Start of Block

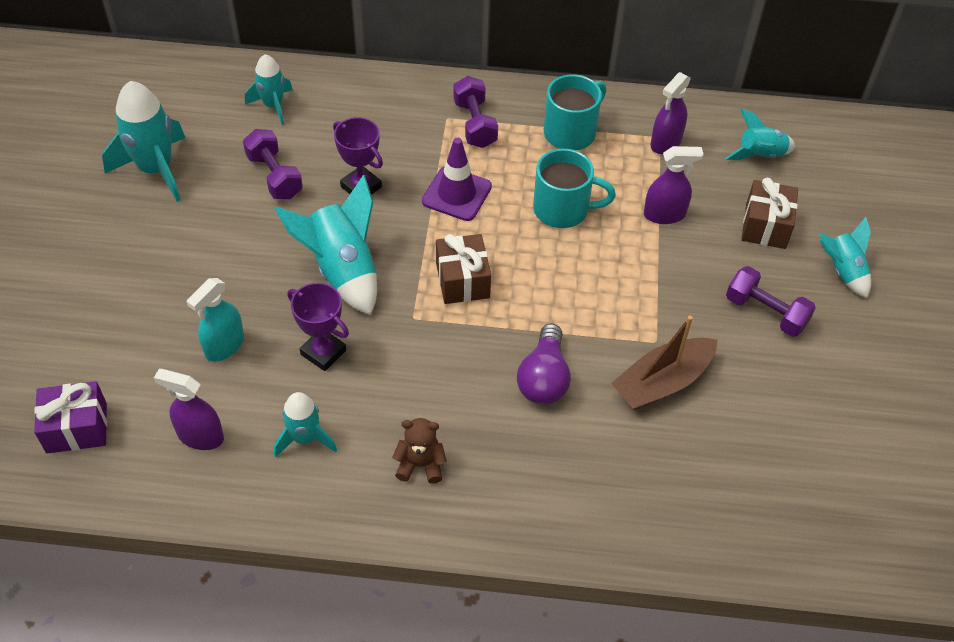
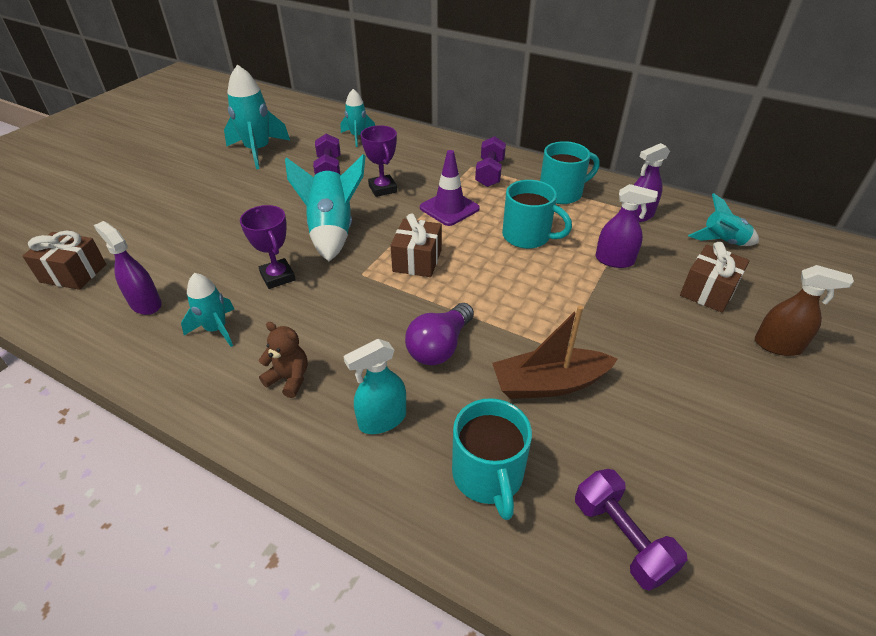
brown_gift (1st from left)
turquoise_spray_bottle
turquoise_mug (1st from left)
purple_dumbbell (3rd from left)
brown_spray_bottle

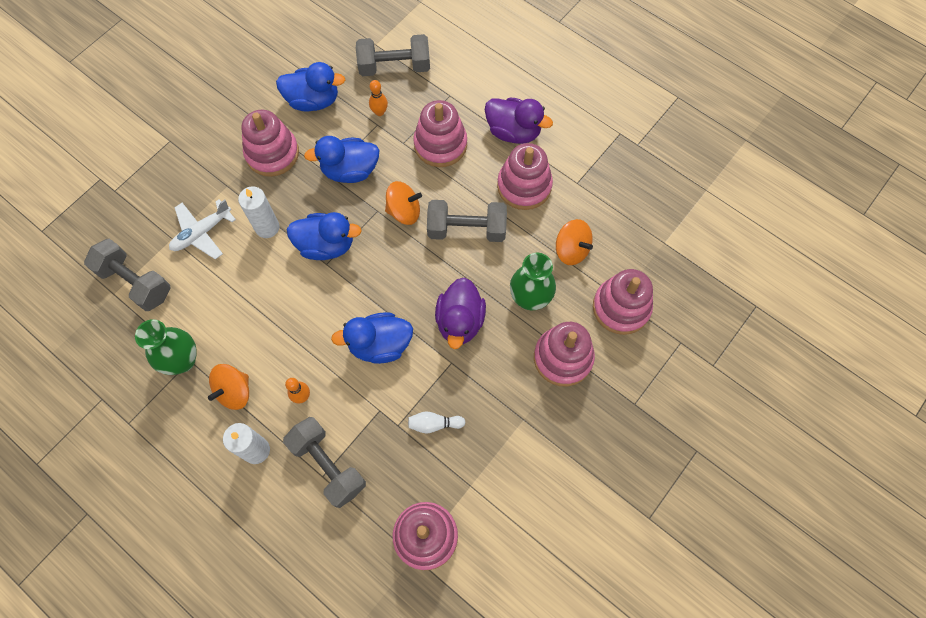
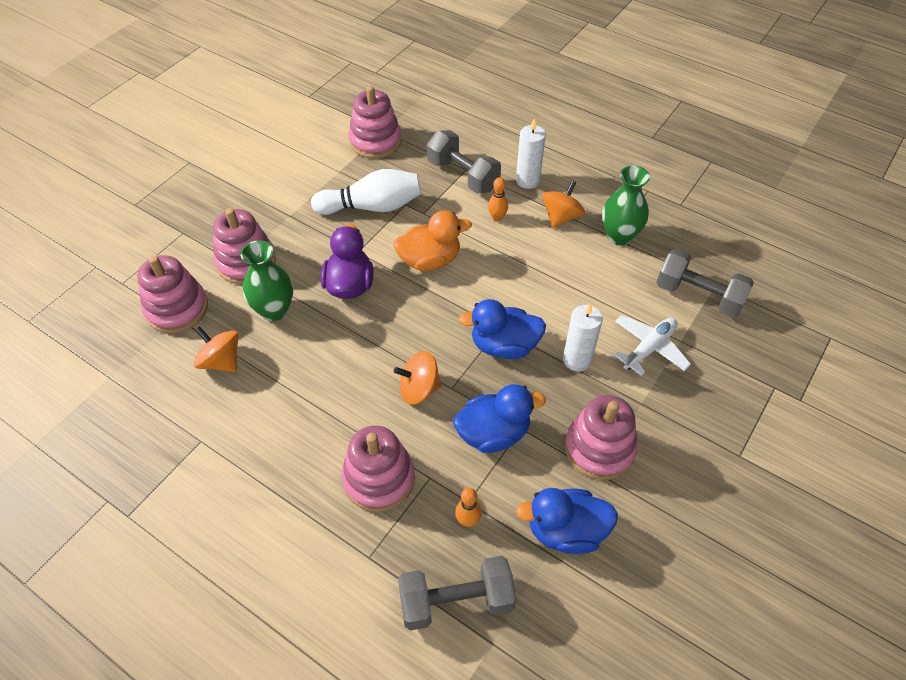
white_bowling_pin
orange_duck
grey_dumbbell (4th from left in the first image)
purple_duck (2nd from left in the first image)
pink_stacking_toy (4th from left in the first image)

End of Block

Assignment: Only the lines from the line with "turquoise_spray_bottle" through the final line of the material belong in the answer, copied exactly and without pictures.

Written reply:
turquoise_spray_bottle
turquoise_mug (1st from left)
purple_dumbbell (3rd from left)
brown_spray_bottle

white_bowling_pin
orange_duck
grey_dumbbell (4th from left in the first image)
purple_duck (2nd from left in the first image)
pink_stacking_toy (4th from left in the first image)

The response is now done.